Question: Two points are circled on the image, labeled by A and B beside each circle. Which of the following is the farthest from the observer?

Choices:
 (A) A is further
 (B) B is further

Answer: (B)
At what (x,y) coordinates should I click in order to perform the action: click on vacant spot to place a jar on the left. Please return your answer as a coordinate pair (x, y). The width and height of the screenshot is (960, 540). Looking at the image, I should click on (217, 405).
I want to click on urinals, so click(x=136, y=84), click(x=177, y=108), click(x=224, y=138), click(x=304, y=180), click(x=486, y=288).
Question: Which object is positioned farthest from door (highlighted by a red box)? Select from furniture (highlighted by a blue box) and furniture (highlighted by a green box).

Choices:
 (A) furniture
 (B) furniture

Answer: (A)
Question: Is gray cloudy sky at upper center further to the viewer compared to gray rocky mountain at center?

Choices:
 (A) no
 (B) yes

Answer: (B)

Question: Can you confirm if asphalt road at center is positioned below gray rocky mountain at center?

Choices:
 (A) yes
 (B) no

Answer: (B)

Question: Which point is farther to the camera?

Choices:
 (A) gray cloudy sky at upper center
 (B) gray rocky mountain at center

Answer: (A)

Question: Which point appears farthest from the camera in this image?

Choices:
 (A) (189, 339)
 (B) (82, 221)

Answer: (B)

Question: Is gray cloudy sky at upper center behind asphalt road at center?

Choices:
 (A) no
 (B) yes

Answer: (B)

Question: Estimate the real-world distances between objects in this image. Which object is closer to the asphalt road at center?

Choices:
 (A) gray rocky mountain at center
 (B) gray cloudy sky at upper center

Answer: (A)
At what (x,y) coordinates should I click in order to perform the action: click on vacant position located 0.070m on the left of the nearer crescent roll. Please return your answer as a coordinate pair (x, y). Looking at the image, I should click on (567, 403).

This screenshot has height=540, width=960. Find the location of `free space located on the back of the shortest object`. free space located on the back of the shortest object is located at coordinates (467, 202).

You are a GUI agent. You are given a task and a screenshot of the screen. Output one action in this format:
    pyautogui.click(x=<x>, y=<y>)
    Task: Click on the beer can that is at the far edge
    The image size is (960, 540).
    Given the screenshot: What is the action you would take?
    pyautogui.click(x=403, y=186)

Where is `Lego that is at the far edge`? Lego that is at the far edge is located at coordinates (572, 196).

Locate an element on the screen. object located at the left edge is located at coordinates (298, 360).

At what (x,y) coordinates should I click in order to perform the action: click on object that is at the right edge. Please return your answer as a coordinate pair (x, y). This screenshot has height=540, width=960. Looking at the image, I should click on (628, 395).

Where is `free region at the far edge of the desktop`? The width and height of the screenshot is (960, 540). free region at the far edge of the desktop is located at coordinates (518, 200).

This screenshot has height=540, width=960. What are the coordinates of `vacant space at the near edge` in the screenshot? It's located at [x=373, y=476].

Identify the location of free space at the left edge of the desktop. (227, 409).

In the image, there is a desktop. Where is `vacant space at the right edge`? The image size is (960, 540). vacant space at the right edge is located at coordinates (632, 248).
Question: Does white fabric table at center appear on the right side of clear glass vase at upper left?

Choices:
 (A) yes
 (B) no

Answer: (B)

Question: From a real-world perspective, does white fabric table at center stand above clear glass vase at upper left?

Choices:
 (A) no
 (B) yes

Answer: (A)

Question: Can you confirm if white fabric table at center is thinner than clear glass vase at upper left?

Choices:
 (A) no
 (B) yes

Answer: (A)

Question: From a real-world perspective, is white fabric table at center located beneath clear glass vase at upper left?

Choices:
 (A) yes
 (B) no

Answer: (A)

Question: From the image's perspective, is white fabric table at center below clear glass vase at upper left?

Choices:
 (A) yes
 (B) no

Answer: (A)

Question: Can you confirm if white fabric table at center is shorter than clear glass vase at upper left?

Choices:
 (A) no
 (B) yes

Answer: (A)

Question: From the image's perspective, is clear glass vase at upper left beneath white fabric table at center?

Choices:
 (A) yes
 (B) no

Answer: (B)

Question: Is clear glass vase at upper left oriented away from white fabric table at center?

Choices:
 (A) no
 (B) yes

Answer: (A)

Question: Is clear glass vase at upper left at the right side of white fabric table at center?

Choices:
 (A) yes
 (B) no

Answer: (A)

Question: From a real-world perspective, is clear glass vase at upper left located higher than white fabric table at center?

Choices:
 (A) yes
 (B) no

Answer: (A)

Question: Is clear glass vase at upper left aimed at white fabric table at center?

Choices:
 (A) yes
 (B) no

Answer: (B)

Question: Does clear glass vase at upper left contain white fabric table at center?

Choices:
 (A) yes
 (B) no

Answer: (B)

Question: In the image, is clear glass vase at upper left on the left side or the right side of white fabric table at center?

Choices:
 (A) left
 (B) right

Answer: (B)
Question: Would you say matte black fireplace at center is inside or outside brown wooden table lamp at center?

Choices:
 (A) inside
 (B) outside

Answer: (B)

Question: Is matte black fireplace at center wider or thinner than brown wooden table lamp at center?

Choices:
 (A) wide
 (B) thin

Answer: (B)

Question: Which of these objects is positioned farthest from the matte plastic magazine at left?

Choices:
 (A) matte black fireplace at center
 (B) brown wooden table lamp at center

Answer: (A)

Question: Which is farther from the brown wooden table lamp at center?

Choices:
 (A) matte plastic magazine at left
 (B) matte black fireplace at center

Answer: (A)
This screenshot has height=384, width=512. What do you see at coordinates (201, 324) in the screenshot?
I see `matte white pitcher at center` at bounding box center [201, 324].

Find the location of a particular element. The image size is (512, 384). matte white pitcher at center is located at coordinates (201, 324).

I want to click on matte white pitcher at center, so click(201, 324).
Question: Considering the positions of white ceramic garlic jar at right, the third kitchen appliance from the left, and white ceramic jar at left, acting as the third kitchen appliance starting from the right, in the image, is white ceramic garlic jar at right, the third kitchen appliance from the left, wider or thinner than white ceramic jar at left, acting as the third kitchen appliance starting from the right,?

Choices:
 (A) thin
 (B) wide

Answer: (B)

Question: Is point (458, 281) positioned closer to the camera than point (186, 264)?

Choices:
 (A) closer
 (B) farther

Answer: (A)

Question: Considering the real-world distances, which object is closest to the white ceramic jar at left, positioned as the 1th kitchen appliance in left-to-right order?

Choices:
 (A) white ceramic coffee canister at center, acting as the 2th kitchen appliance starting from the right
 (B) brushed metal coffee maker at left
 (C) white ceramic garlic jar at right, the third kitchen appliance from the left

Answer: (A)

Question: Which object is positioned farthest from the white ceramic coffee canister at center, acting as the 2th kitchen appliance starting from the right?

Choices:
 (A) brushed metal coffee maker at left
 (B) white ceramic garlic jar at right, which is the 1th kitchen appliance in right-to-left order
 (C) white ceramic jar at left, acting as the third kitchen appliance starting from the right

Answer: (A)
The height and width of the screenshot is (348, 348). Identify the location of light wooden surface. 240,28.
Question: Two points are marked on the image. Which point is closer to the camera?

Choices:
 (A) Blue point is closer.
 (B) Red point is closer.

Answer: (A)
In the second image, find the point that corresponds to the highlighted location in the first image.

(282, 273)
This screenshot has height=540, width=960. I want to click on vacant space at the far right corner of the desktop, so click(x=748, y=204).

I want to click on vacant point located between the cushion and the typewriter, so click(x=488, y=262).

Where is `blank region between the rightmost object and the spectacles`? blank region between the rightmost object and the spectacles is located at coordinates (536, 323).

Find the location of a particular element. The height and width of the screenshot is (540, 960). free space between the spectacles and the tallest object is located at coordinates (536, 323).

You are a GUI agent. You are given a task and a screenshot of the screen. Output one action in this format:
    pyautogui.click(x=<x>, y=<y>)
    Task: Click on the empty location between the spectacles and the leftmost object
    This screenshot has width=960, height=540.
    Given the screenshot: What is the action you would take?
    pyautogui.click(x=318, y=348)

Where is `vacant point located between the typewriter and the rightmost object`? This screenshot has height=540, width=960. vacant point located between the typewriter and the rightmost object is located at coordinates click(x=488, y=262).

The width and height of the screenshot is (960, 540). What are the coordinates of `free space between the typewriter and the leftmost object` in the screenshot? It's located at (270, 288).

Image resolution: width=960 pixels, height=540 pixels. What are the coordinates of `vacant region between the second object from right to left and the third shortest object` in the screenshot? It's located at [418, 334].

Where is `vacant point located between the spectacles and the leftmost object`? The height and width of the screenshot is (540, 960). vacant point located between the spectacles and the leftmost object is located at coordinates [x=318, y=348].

→ Your task
Rewrite the items from the line with "coordinates click(x=488, y=262)." to the line with "The width and height of the screenshot is (960, 540). What", swapping "typewriter" for "stapler" and leaving everything else unchanged.

→ Answer space
Where is `vacant point located between the stapler and the rightmost object`? This screenshot has height=540, width=960. vacant point located between the stapler and the rightmost object is located at coordinates click(x=488, y=262).

The width and height of the screenshot is (960, 540). What are the coordinates of `free space between the stapler and the leftmost object` in the screenshot? It's located at (270, 288).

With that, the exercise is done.